* [INPUT]
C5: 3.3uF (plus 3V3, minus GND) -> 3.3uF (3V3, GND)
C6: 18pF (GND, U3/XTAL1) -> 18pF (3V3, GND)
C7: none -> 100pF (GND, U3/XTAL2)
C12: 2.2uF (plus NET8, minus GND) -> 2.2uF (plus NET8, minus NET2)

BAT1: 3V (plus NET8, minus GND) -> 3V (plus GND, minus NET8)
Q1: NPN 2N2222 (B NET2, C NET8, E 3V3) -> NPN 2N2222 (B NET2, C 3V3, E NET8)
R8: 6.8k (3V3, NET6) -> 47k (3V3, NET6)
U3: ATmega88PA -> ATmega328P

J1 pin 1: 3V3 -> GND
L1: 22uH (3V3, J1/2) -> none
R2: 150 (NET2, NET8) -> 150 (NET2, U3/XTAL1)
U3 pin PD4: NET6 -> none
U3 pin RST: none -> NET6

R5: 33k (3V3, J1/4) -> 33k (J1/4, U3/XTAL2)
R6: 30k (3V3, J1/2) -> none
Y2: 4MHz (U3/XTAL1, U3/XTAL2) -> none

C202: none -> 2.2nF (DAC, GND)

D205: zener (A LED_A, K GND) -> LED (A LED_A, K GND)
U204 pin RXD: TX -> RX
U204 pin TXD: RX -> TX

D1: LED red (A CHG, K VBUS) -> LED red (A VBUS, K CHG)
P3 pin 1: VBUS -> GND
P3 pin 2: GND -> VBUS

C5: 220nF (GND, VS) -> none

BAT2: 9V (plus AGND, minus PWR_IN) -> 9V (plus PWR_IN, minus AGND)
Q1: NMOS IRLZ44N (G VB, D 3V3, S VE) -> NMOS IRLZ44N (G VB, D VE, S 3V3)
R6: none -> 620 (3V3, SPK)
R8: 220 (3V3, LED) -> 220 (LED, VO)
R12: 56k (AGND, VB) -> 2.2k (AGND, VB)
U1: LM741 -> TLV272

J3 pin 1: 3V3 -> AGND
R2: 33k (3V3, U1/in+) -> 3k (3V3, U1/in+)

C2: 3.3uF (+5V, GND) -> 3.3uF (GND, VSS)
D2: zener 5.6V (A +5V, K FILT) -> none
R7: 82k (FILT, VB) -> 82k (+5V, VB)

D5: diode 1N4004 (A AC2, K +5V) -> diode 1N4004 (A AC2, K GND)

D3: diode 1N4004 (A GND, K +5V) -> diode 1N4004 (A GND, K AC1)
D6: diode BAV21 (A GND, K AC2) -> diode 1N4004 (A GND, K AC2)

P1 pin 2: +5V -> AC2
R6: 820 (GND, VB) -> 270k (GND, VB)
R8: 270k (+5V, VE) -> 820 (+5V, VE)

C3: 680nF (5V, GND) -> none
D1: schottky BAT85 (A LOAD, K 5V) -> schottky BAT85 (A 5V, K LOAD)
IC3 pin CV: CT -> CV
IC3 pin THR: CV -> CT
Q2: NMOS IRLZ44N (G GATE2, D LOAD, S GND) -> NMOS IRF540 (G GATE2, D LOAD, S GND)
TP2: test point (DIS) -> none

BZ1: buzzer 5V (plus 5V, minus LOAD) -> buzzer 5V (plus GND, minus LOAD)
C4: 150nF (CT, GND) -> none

* [ACTIVITY]
Retype the portion of the data above that starts on the line with "D1: LED red" and finishes on the line with "Q1: NMOS IRLZ44N", including both of those lines.

* [ANSWER TO THE EXERCISE]
D1: LED red (A CHG, K VBUS) -> LED red (A VBUS, K CHG)
P3 pin 1: VBUS -> GND
P3 pin 2: GND -> VBUS

C5: 220nF (GND, VS) -> none

BAT2: 9V (plus AGND, minus PWR_IN) -> 9V (plus PWR_IN, minus AGND)
Q1: NMOS IRLZ44N (G VB, D 3V3, S VE) -> NMOS IRLZ44N (G VB, D VE, S 3V3)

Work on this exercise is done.